Each line in the listing below that contains "drum" should be returned.
################
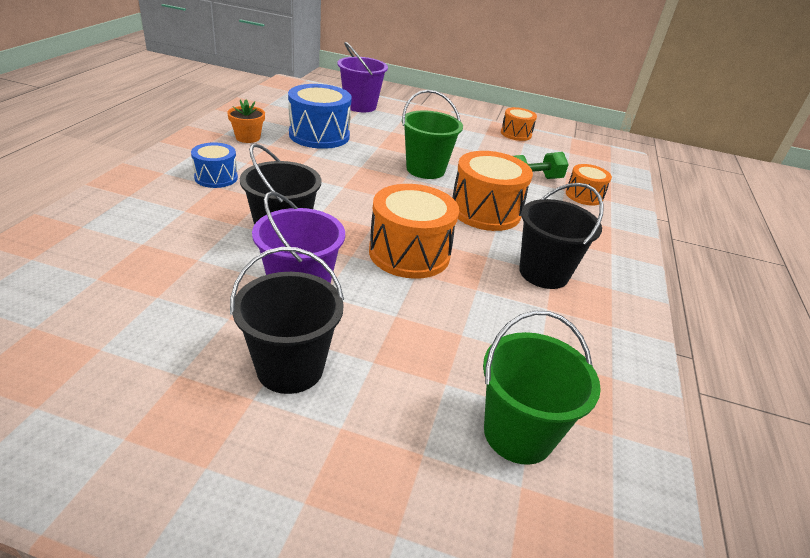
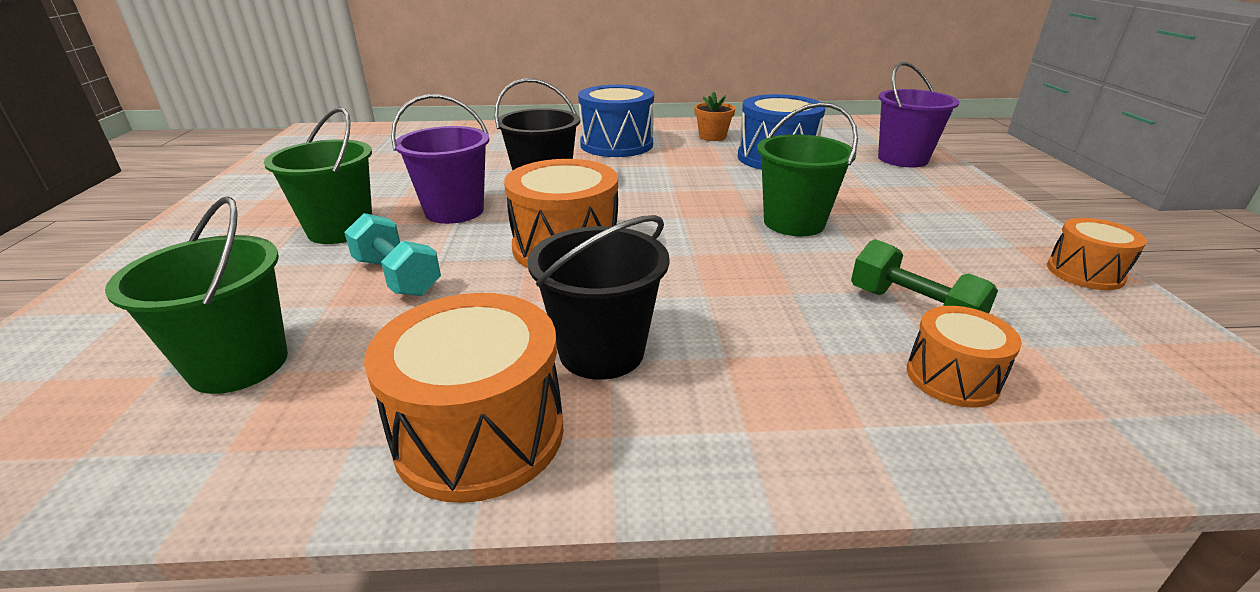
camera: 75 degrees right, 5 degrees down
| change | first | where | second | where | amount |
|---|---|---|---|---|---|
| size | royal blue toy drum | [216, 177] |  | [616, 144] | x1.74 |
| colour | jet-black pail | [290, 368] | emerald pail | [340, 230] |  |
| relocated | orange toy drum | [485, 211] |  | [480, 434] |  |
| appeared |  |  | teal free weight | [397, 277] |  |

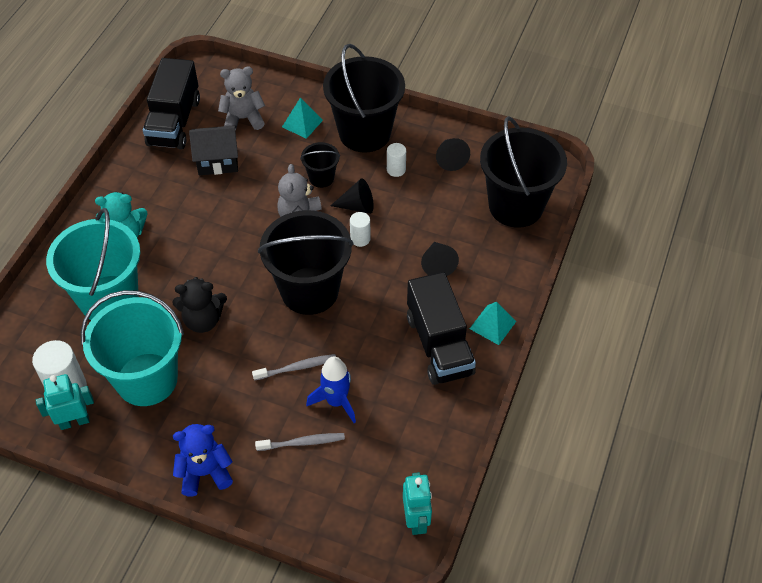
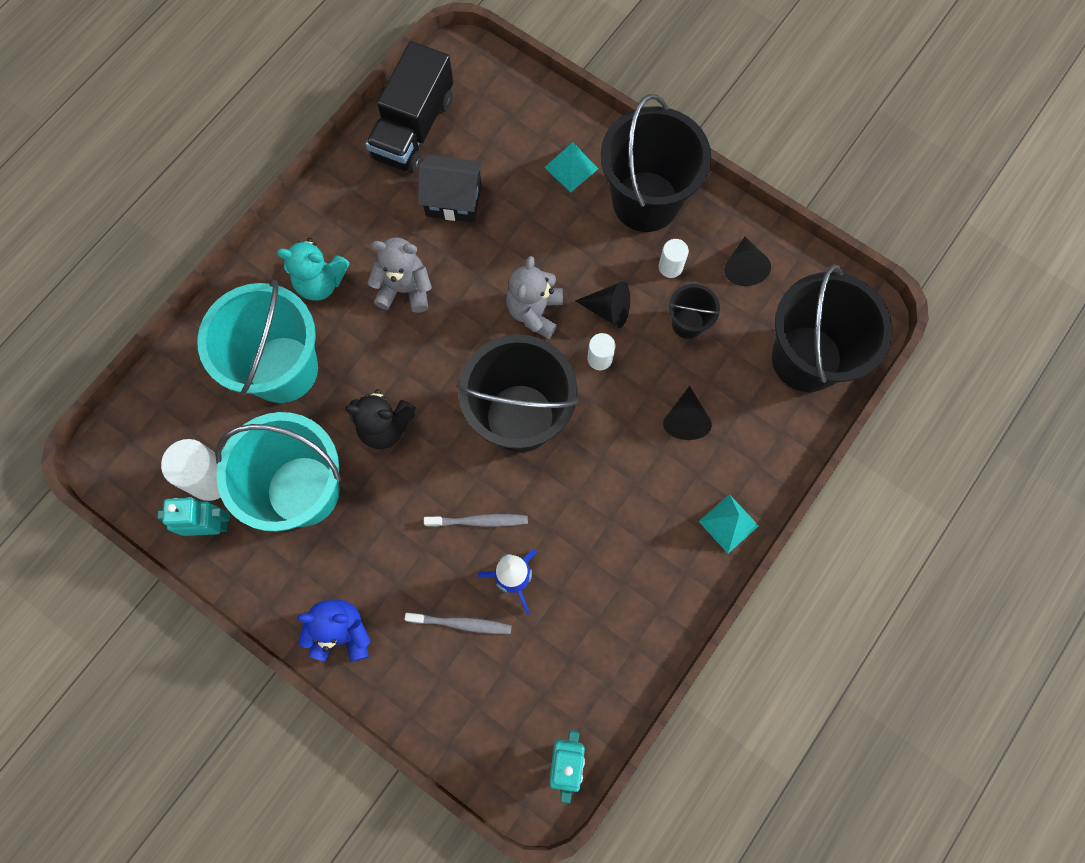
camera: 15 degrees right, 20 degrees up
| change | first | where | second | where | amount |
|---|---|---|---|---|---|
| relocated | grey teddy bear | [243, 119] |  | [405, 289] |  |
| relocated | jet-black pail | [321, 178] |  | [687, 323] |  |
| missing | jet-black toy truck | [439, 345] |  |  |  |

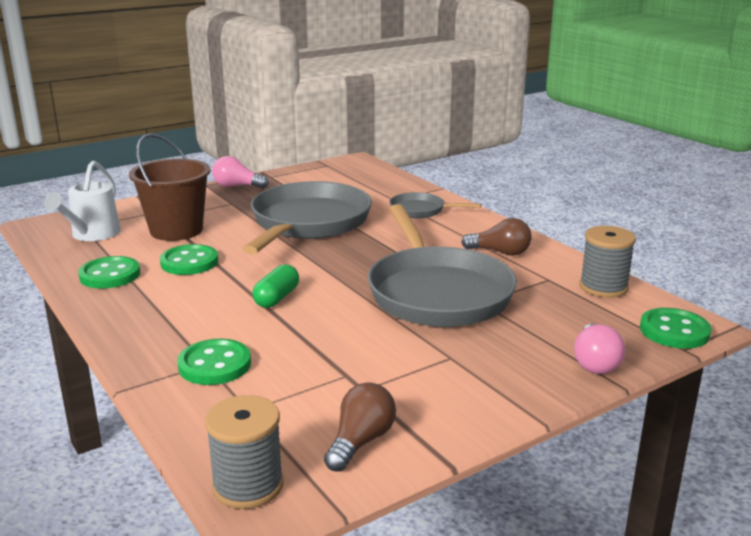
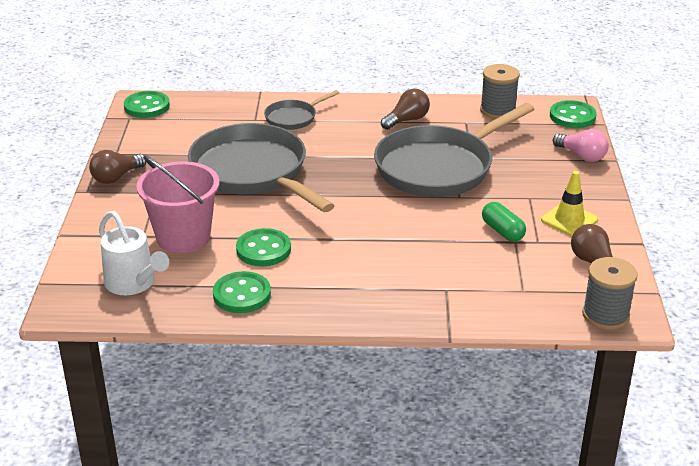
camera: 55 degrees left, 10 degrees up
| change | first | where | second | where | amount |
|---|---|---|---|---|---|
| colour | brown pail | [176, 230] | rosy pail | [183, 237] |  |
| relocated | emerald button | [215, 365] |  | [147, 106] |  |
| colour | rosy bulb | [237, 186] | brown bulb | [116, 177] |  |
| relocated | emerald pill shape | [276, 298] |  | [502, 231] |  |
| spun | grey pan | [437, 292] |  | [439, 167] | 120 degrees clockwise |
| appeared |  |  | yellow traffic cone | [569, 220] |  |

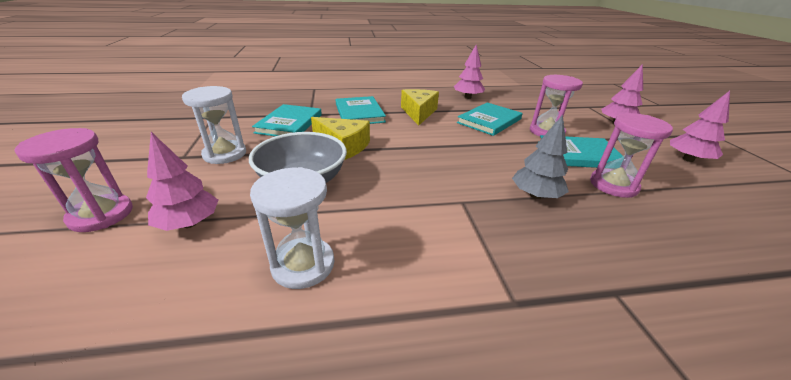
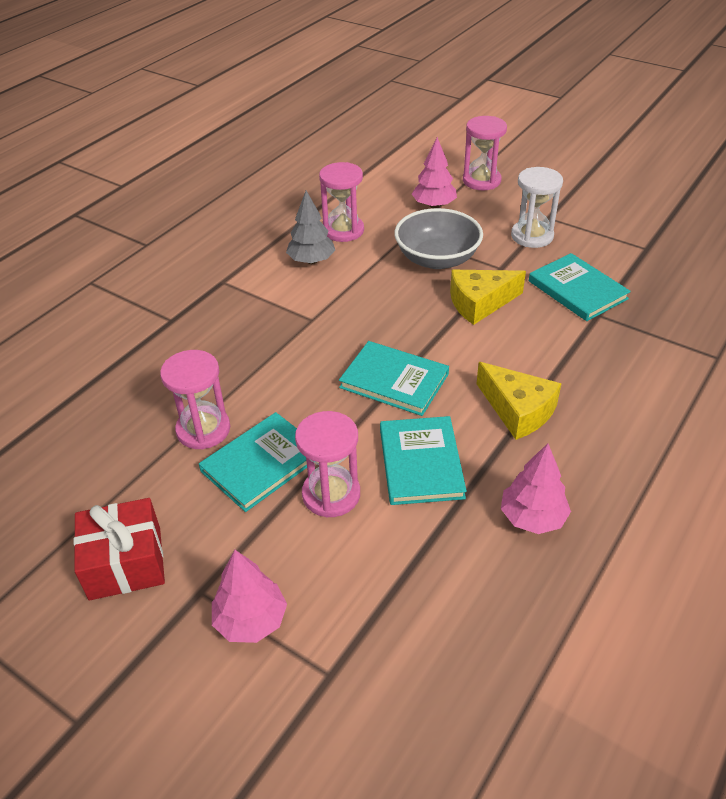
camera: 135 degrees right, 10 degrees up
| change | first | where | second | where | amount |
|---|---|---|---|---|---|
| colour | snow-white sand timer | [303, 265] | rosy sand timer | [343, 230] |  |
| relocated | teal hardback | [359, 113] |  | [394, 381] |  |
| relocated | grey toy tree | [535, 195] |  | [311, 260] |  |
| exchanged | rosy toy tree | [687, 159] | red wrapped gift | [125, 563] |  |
################
> WORKED SOLUTION:
| size | royal blue toy drum | [216, 177] |  | [616, 144] | x1.74 |
| relocated | orange toy drum | [485, 211] |  | [480, 434] |  |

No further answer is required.